*** Opening Dataset records ***
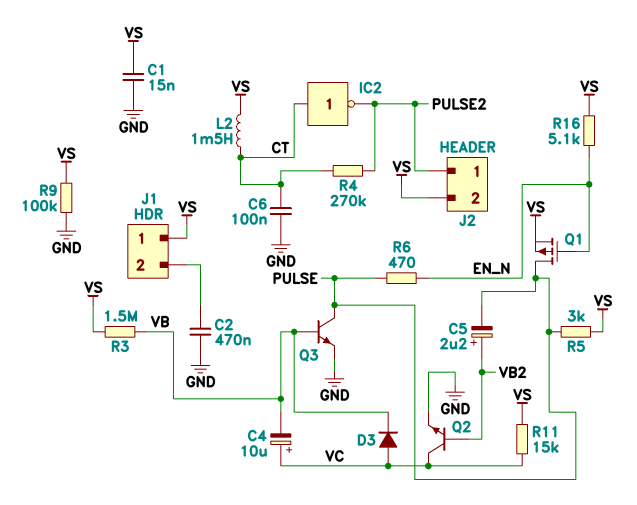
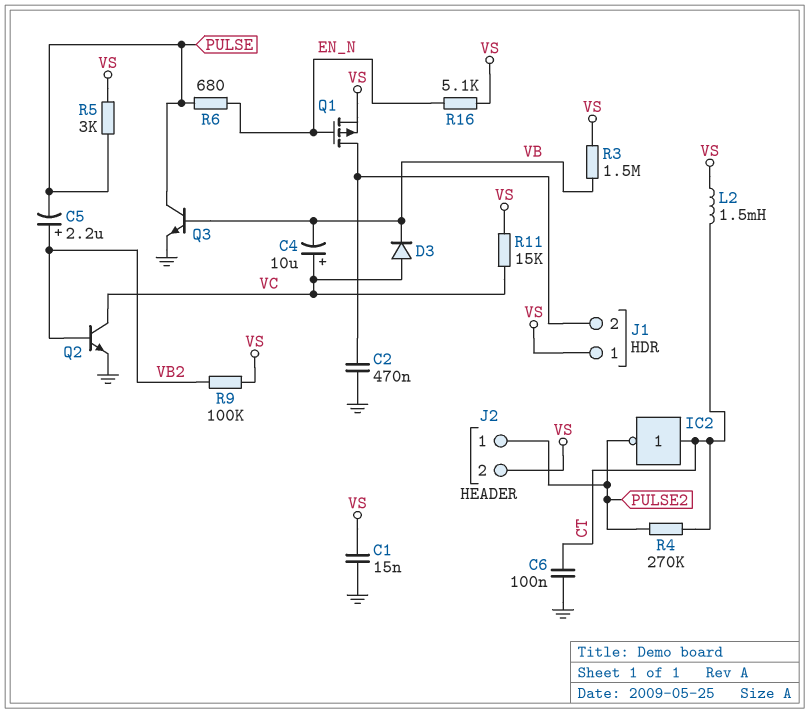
Q1: PMOS (G EN_N, D PULSE, S VS) -> PMOS (G EN_N, D J1/2, S VS)
R6: 470 (EN_N, PULSE) -> 680 (EN_N, PULSE)
R9: 100k (GND, VS) -> 100k (VB2, VS)

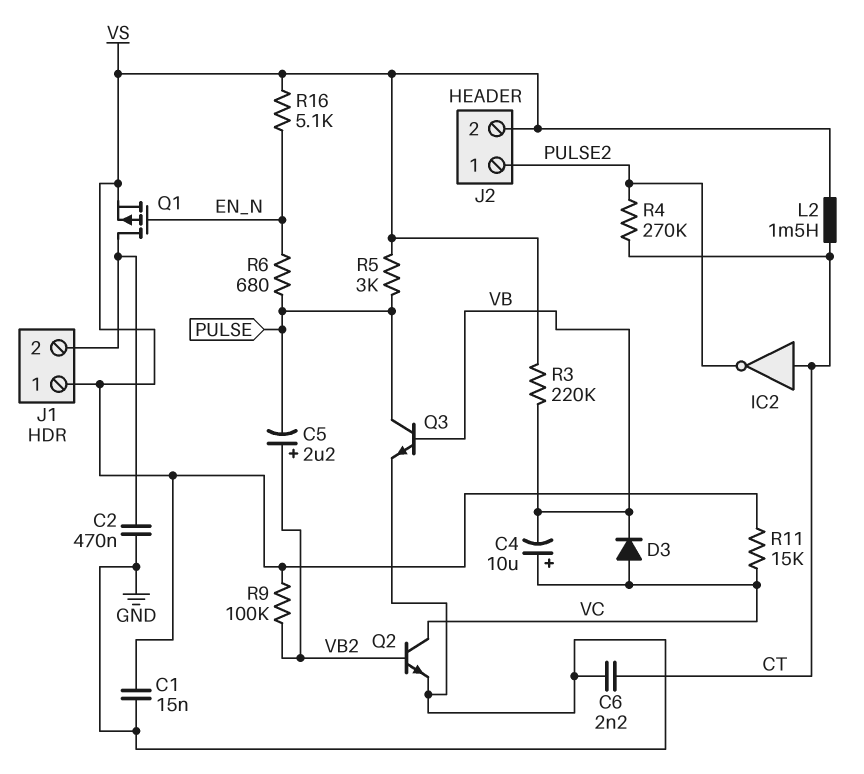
C6: 100nF (CT, GND) -> 2.2nF (CT, GND)
R3: 1.5M (VB, VS) -> 220k (VB, VS)

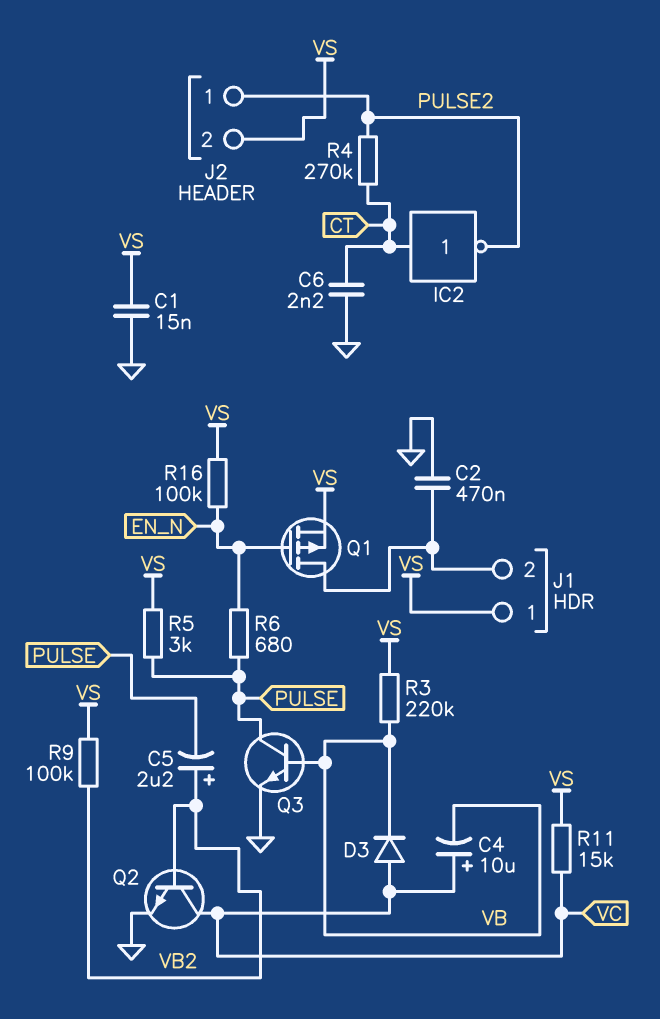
L2: 1.5mH (CT, VS) -> none
R16: 5.1k (EN_N, VS) -> 100k (EN_N, VS)

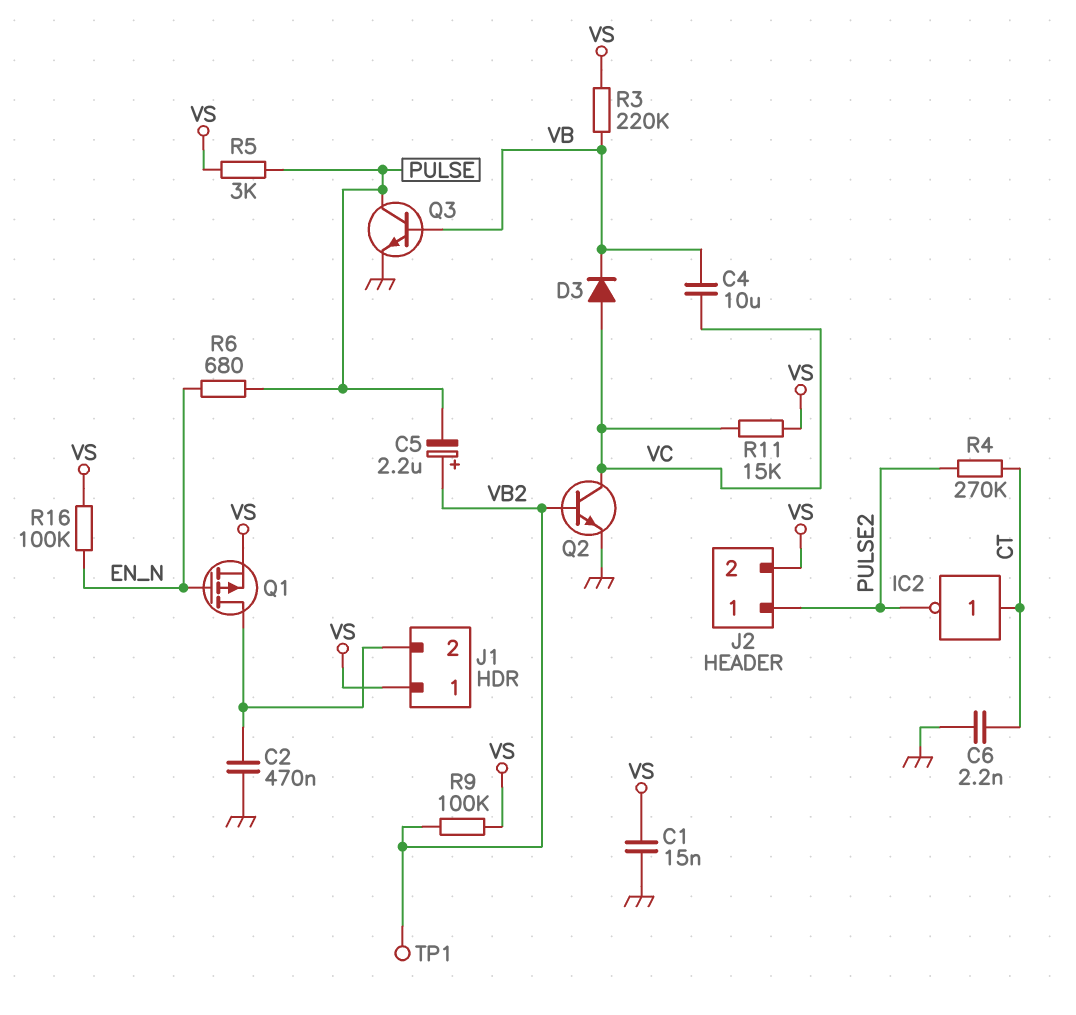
C4: 10uF (plus VC, minus VB) -> 10uF (VB, VC)
TP1: none -> test point (VB2)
*** Closing Dataset records ***
== Assignment ==
Your job is to reproduce the material exactly. Keep pictures out of it.

== Task output ==
Q1: PMOS (G EN_N, D PULSE, S VS) -> PMOS (G EN_N, D J1/2, S VS)
R6: 470 (EN_N, PULSE) -> 680 (EN_N, PULSE)
R9: 100k (GND, VS) -> 100k (VB2, VS)

C6: 100nF (CT, GND) -> 2.2nF (CT, GND)
R3: 1.5M (VB, VS) -> 220k (VB, VS)

L2: 1.5mH (CT, VS) -> none
R16: 5.1k (EN_N, VS) -> 100k (EN_N, VS)

C4: 10uF (plus VC, minus VB) -> 10uF (VB, VC)
TP1: none -> test point (VB2)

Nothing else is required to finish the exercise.